[PROBLEM TO SOLVE] When a line in the entries below contains "white", tally it; give the tally with nothing added.

[ENTRIES PROVIDED]
--------------------------------
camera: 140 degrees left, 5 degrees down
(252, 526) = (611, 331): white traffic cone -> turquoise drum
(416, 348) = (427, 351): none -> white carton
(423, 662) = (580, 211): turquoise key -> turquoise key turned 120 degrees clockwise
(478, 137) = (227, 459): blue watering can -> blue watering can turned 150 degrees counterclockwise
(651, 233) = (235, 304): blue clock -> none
--------------------------------
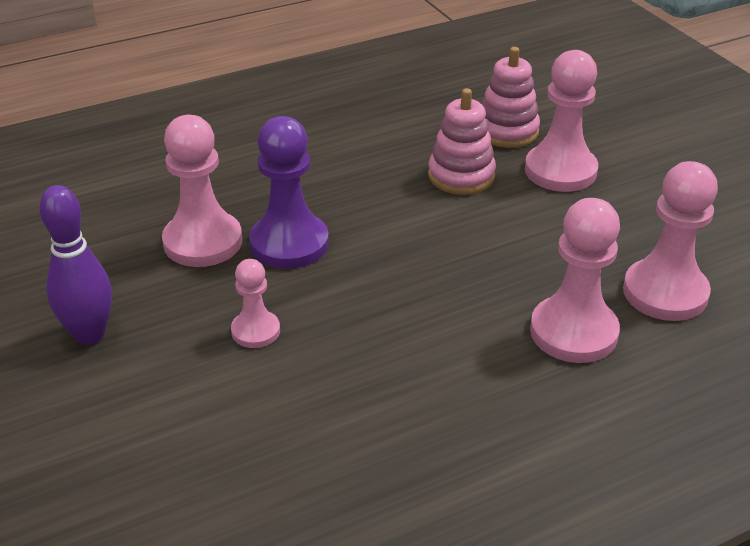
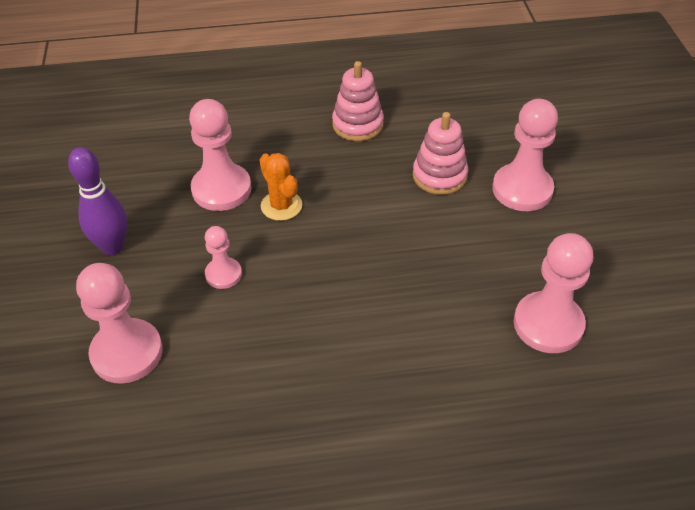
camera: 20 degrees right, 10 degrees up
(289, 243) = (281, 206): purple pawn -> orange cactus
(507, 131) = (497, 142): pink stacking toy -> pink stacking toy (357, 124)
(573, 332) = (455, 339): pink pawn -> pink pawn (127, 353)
--------------------------------
[THE COMPLETED TASK] 2